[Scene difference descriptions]
• • •

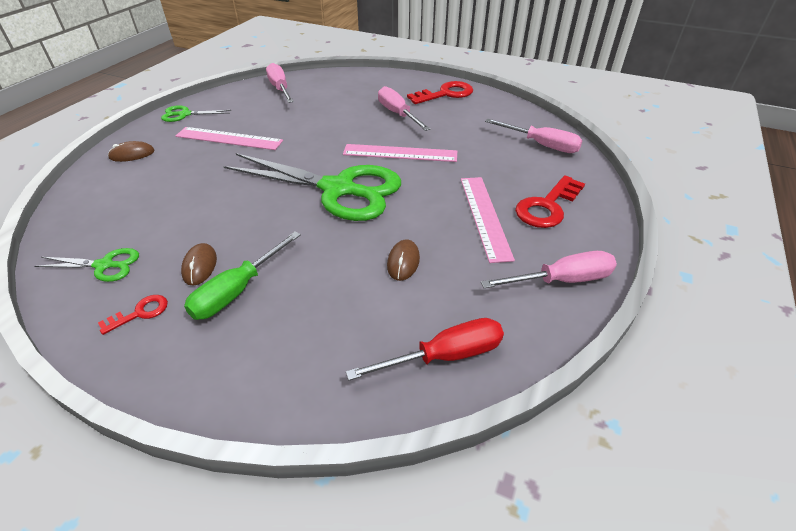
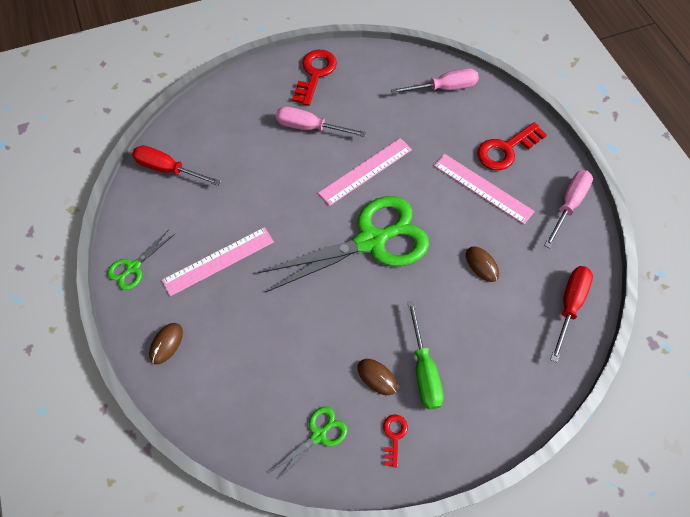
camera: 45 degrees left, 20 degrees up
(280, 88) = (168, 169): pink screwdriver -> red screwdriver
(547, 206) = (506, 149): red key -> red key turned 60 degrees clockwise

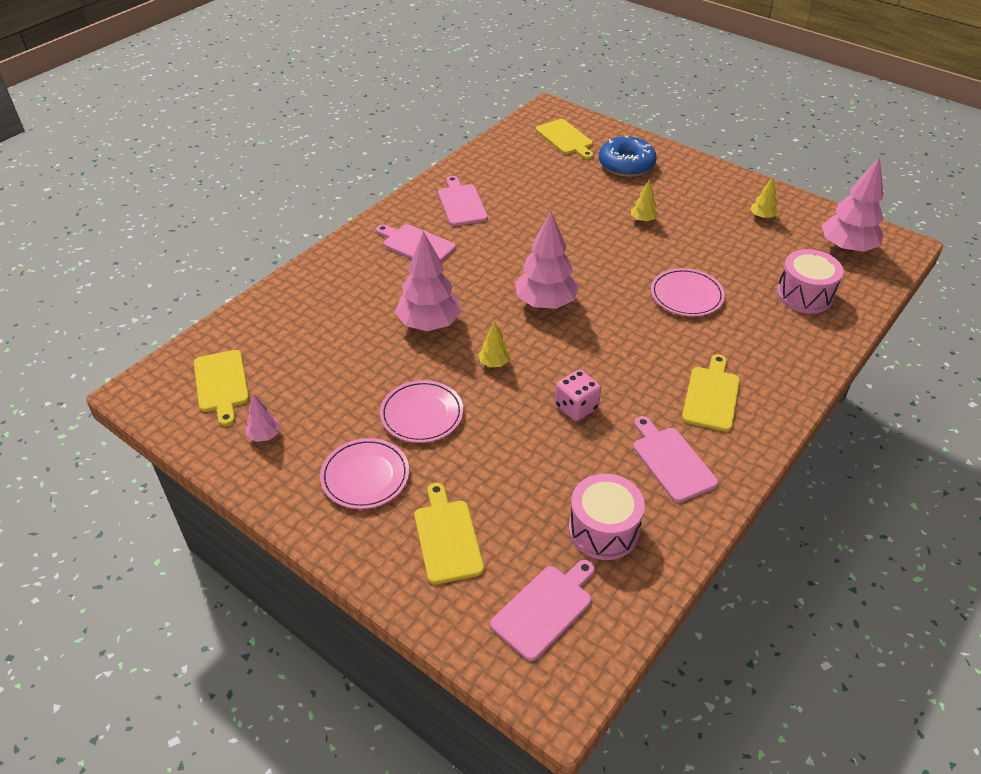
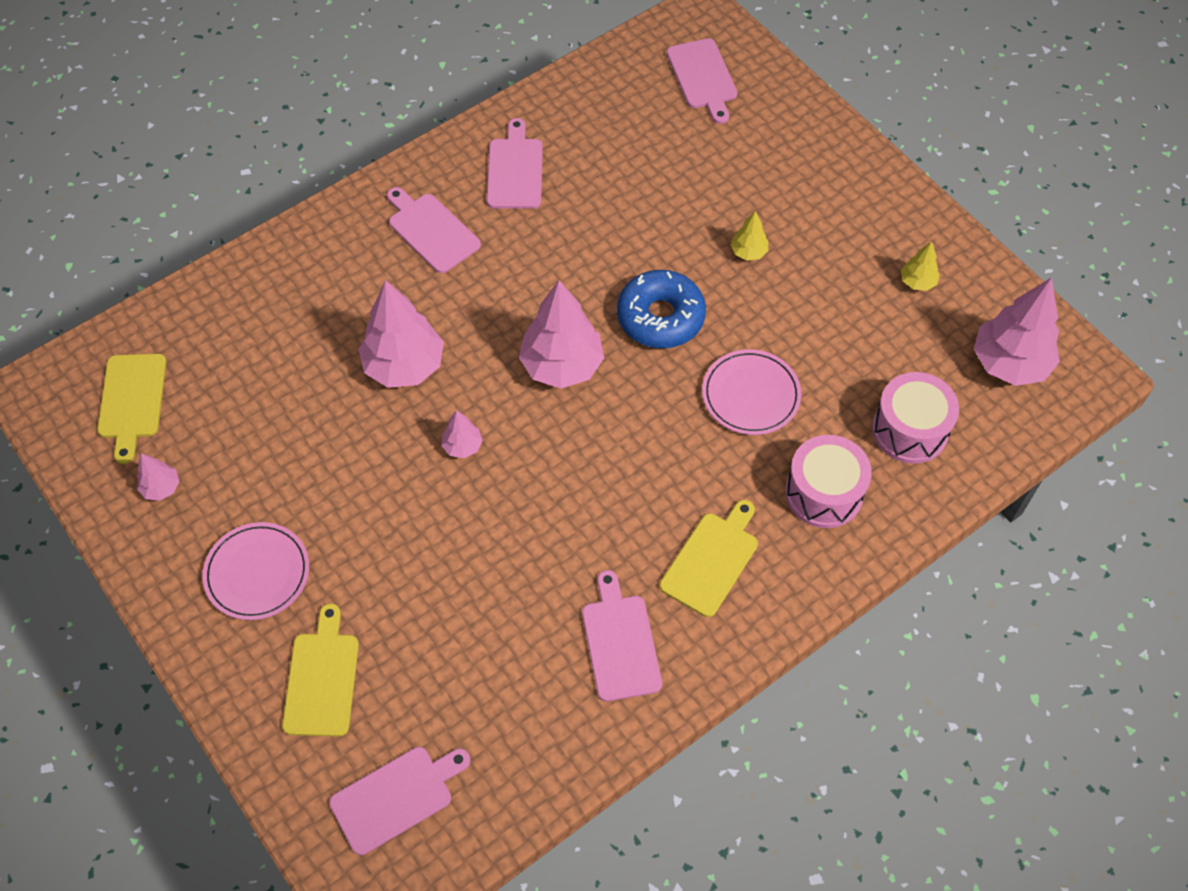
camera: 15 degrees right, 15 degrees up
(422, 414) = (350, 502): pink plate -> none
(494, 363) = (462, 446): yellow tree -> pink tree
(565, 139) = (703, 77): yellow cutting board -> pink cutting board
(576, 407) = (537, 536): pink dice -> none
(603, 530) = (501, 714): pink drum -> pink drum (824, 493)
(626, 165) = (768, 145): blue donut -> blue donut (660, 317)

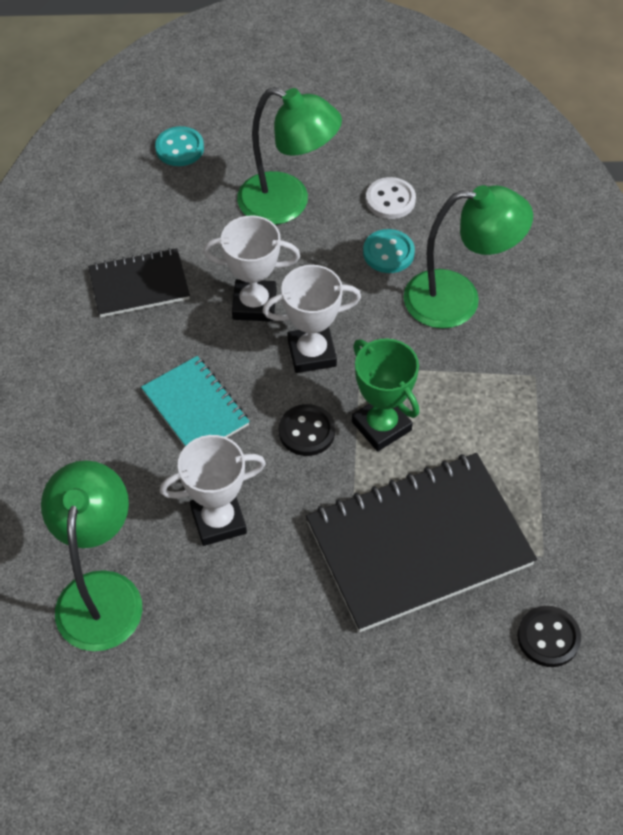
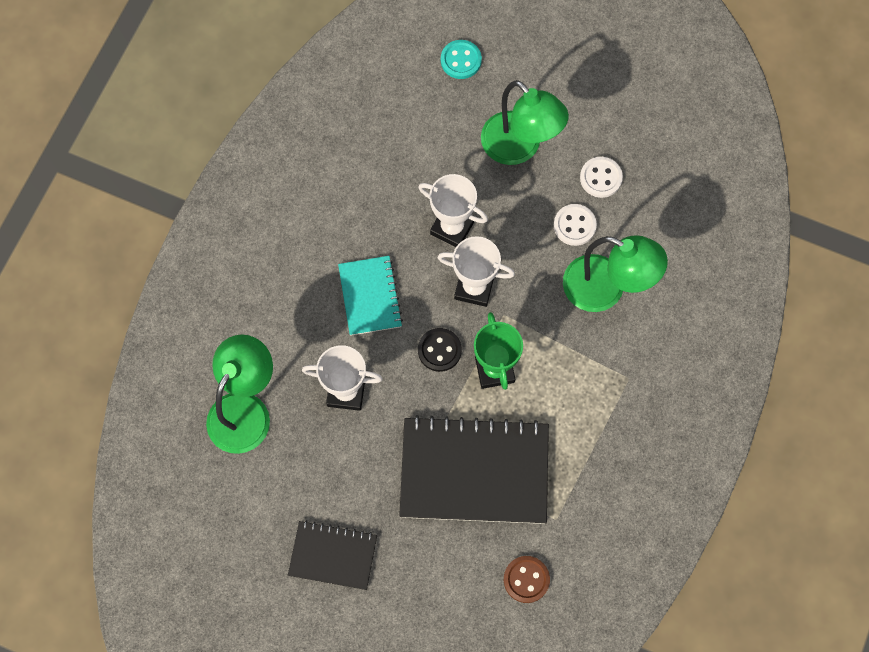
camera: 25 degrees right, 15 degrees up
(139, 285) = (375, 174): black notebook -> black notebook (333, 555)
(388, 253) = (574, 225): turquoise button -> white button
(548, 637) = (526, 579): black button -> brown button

• • •

Each line from the one holding "camera: 25 degrees right, 15 degrees up" through the last line of the data is to be transcribed exactly, with nothing else added.

WRITTEN RESPONSE –
camera: 25 degrees right, 15 degrees up
(139, 285) = (375, 174): black notebook -> black notebook (333, 555)
(388, 253) = (574, 225): turquoise button -> white button
(548, 637) = (526, 579): black button -> brown button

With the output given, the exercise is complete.